■ What to produce
Show, from the entries below, every line in which "brick" appears.

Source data
· · · · ·

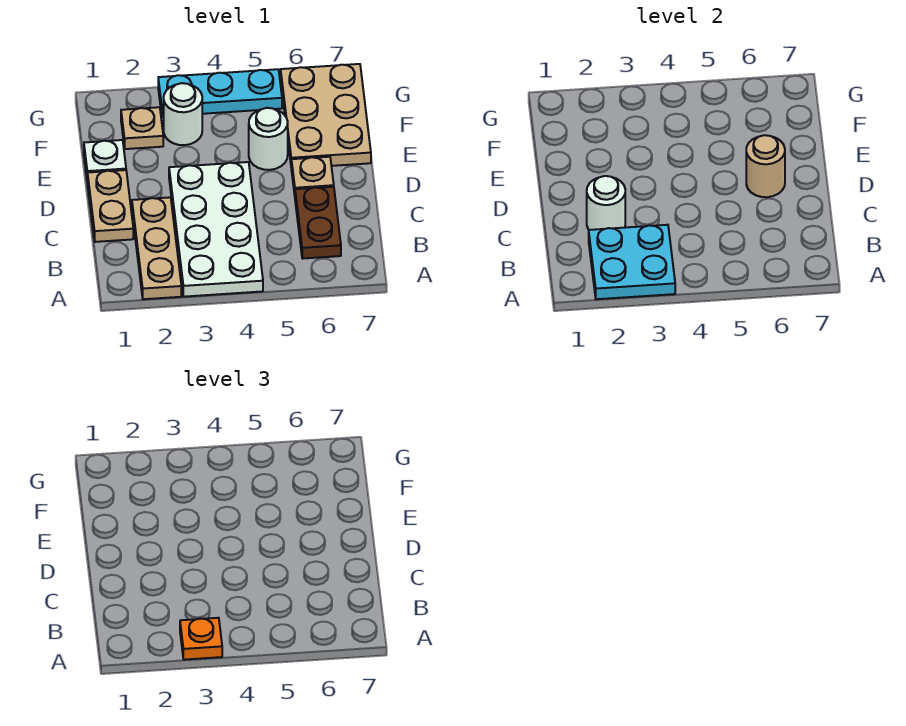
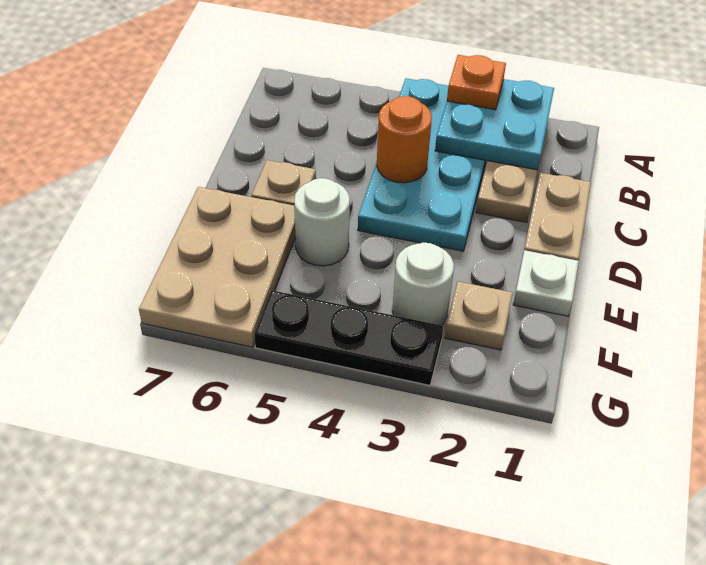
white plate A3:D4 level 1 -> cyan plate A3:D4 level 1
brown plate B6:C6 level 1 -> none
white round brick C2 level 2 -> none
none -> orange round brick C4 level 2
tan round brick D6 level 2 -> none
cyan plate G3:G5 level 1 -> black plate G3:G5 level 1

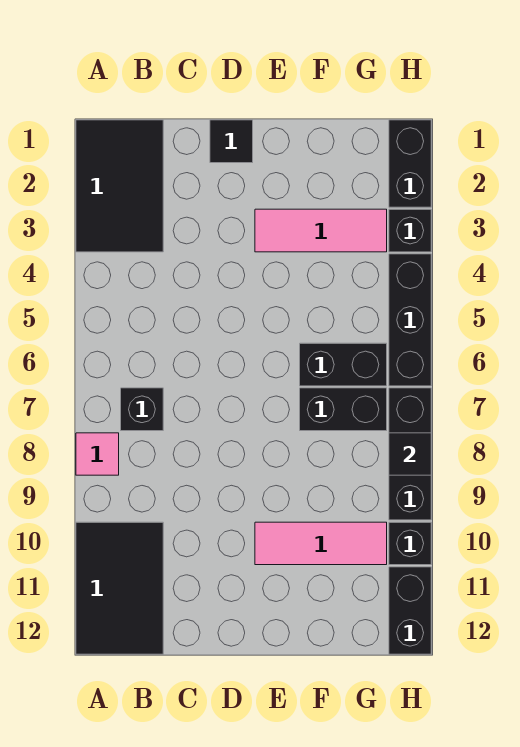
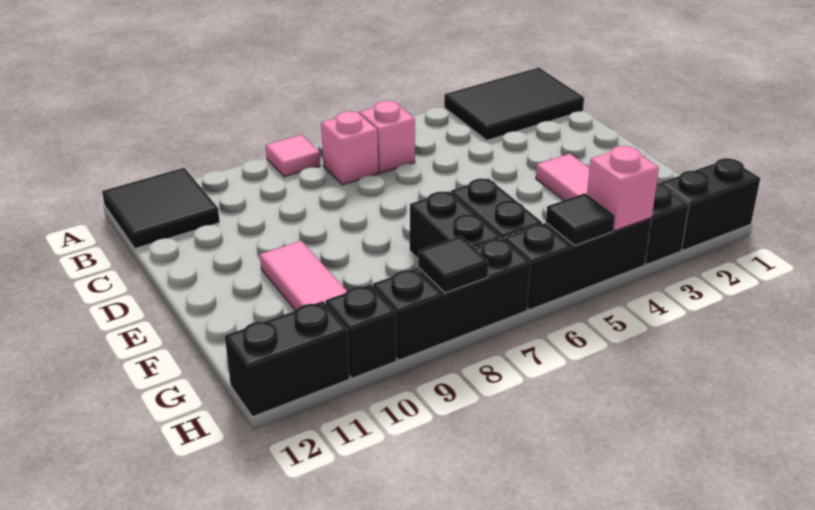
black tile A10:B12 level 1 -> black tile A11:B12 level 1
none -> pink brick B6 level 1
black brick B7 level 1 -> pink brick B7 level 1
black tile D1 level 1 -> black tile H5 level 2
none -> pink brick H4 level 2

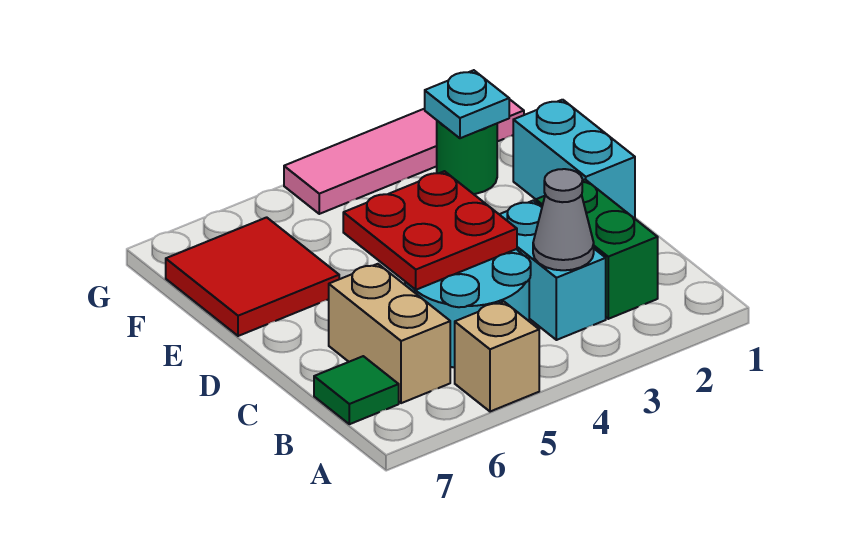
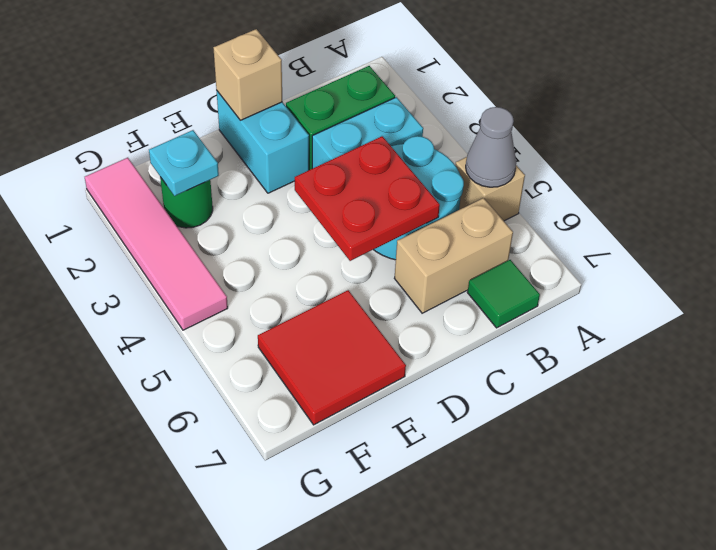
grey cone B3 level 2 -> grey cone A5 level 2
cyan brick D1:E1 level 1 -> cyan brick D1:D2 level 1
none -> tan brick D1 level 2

· · · · ·

■ Written response
white round brick C2 level 2 -> none
none -> orange round brick C4 level 2
tan round brick D6 level 2 -> none
none -> pink brick B6 level 1
black brick B7 level 1 -> pink brick B7 level 1
none -> pink brick H4 level 2
cyan brick D1:E1 level 1 -> cyan brick D1:D2 level 1
none -> tan brick D1 level 2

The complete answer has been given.